[Object position data]
★ ★ ★

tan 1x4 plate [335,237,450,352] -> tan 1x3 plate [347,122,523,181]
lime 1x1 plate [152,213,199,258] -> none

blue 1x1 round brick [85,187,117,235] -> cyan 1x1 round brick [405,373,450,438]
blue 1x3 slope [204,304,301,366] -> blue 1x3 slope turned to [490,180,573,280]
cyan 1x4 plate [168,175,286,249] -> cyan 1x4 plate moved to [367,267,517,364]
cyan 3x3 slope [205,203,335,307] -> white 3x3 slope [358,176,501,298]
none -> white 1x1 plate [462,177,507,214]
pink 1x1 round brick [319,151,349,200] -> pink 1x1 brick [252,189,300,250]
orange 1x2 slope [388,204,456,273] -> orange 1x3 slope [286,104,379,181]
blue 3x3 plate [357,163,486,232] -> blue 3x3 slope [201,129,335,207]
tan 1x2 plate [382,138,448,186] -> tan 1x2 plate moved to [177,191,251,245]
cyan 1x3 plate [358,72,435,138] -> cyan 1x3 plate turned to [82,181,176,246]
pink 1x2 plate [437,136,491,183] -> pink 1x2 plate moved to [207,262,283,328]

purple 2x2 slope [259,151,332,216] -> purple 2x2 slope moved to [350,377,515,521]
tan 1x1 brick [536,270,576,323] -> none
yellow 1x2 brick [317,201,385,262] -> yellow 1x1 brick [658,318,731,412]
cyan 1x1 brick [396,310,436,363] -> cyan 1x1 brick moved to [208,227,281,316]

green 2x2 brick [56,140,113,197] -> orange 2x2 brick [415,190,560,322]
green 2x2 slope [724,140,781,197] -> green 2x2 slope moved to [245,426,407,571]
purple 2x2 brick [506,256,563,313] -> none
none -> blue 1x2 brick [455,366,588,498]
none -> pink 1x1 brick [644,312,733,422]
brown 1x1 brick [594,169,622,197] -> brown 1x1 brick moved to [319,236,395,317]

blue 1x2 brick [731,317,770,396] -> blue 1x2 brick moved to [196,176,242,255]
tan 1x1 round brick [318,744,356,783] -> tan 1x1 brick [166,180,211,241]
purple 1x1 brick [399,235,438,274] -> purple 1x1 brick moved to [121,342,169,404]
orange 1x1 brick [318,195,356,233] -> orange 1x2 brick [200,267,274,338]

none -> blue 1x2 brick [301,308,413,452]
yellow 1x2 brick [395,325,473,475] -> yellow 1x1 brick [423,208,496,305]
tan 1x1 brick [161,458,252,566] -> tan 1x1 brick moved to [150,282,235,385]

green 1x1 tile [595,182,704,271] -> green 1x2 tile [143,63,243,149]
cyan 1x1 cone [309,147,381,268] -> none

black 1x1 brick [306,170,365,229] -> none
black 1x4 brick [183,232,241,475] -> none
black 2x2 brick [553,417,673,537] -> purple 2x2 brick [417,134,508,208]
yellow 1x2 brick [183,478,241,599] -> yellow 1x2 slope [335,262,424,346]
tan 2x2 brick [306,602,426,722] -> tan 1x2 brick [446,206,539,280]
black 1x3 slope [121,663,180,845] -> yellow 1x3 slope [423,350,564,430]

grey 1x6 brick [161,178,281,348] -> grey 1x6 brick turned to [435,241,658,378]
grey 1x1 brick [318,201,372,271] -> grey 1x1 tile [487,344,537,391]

★ ★ ★

§ EXERCISE BRIEF:
In the entries above, tally the lines that hold the string "round" and give only the count.

§ FINISHED EXERCISE:
3